--- Begin Data entries ---

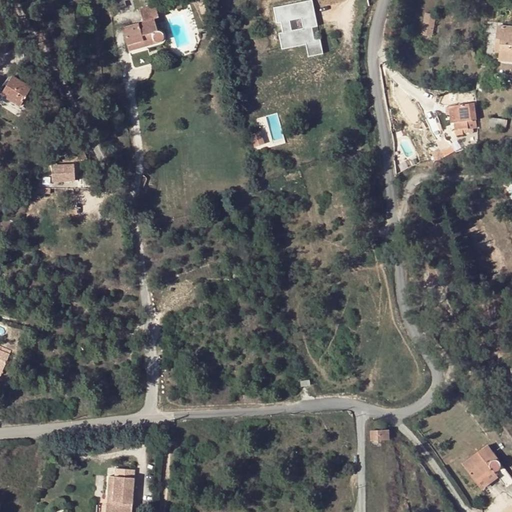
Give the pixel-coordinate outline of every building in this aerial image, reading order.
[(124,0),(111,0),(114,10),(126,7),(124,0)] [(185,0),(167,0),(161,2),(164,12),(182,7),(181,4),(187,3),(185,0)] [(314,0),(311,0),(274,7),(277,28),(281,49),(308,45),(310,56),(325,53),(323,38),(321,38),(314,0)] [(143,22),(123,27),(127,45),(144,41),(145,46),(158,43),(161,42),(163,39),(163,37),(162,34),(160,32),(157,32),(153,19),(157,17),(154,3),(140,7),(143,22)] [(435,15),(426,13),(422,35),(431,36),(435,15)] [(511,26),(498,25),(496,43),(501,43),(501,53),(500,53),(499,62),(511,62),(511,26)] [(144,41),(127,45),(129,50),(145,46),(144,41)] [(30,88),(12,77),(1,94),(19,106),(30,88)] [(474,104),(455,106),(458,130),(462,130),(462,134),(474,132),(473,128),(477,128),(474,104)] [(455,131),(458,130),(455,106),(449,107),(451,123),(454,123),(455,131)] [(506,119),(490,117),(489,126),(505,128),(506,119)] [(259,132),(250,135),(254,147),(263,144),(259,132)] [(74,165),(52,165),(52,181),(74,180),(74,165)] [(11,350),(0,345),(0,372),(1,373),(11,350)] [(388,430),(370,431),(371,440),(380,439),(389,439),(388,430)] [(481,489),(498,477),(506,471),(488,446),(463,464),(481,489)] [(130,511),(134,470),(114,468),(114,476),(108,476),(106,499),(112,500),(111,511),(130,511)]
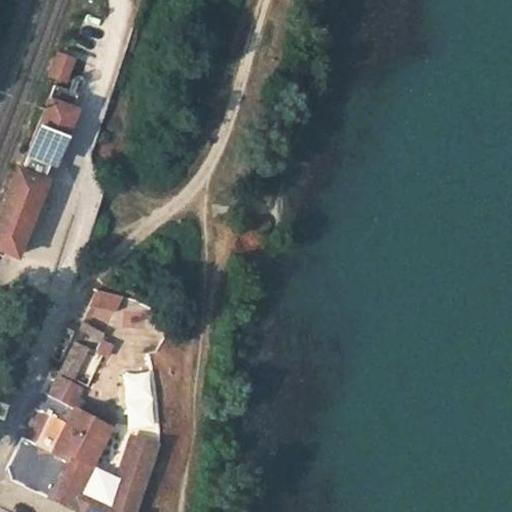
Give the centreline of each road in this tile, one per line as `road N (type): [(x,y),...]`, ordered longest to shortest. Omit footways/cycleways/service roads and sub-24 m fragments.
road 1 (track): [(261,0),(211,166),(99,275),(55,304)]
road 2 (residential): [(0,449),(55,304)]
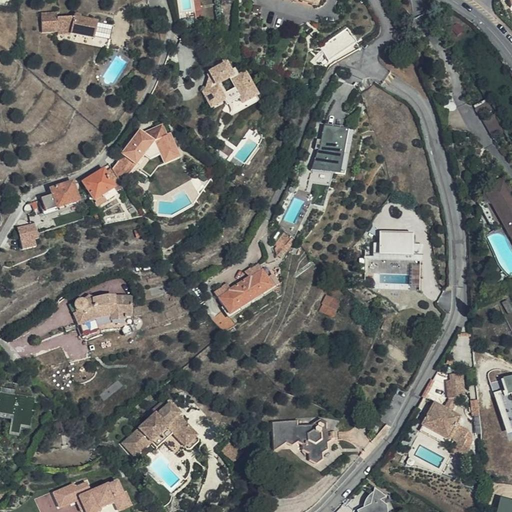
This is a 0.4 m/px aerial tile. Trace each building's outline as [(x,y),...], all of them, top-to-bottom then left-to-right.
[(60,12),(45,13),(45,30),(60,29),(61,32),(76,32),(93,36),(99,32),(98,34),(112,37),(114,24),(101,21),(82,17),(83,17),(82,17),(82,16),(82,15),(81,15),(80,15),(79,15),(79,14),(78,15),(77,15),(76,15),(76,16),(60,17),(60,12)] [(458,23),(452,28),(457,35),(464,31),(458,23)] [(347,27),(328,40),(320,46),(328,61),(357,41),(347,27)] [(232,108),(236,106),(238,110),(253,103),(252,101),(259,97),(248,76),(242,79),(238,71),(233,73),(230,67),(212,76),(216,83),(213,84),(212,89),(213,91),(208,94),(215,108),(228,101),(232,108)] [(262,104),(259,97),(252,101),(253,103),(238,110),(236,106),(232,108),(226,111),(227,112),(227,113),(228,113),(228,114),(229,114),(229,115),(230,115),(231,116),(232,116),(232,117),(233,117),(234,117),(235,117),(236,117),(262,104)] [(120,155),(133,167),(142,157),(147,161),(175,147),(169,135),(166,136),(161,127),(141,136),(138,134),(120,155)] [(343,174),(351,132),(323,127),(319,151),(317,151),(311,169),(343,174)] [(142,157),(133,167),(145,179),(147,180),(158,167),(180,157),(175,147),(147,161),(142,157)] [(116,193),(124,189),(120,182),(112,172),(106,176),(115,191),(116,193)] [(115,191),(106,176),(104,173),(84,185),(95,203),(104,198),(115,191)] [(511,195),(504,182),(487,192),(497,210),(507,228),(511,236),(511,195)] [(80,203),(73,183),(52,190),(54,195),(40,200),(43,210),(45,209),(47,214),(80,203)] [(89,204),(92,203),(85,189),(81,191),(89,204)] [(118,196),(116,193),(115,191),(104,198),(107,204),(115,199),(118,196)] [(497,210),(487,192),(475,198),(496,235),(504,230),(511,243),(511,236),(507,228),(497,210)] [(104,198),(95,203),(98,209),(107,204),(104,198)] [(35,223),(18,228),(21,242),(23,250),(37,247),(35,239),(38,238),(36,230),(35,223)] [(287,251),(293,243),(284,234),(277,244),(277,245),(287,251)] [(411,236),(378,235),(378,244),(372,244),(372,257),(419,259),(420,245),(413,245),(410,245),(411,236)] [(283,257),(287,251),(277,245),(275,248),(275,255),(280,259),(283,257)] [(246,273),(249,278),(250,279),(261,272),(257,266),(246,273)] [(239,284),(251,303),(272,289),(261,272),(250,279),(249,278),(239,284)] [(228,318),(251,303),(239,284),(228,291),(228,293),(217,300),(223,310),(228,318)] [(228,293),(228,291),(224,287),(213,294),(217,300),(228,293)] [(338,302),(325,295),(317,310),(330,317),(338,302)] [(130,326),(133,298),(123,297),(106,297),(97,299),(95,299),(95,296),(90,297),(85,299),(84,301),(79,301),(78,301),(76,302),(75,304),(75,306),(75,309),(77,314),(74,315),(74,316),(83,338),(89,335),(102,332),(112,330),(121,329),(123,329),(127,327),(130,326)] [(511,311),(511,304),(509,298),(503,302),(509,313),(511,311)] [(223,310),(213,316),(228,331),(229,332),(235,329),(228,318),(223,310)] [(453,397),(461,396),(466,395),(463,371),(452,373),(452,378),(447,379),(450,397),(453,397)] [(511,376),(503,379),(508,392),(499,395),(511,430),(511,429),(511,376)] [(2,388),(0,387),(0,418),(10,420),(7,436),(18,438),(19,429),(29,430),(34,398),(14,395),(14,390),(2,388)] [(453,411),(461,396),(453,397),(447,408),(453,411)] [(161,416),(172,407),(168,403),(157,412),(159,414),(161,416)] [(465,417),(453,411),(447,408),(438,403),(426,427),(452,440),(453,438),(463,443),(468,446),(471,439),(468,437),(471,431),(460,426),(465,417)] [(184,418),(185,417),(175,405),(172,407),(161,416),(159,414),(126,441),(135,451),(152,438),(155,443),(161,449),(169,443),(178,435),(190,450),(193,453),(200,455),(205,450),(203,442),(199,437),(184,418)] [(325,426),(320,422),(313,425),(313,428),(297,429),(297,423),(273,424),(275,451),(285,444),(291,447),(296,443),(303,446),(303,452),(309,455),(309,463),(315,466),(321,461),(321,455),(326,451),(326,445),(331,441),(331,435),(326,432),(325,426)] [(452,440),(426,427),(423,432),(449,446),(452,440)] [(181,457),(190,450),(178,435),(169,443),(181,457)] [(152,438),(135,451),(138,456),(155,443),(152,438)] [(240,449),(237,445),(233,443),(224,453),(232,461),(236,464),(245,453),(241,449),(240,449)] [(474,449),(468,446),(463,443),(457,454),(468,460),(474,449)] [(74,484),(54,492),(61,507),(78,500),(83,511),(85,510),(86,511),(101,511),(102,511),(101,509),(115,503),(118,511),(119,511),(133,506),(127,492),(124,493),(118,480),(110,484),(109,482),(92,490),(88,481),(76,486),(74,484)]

--- End Data entries ---

§ Exercise task: Report every line of the records above that contains the word "outline", copying each line in full.

§ Solved exercise:
Give the pixel-coordinate outline of every building in this aerial image, reading order.
This is a 0.4 m/px aerial tile. Trace each building's outline as [(x,y),...], all of them, top-to-bottom then left-to-right.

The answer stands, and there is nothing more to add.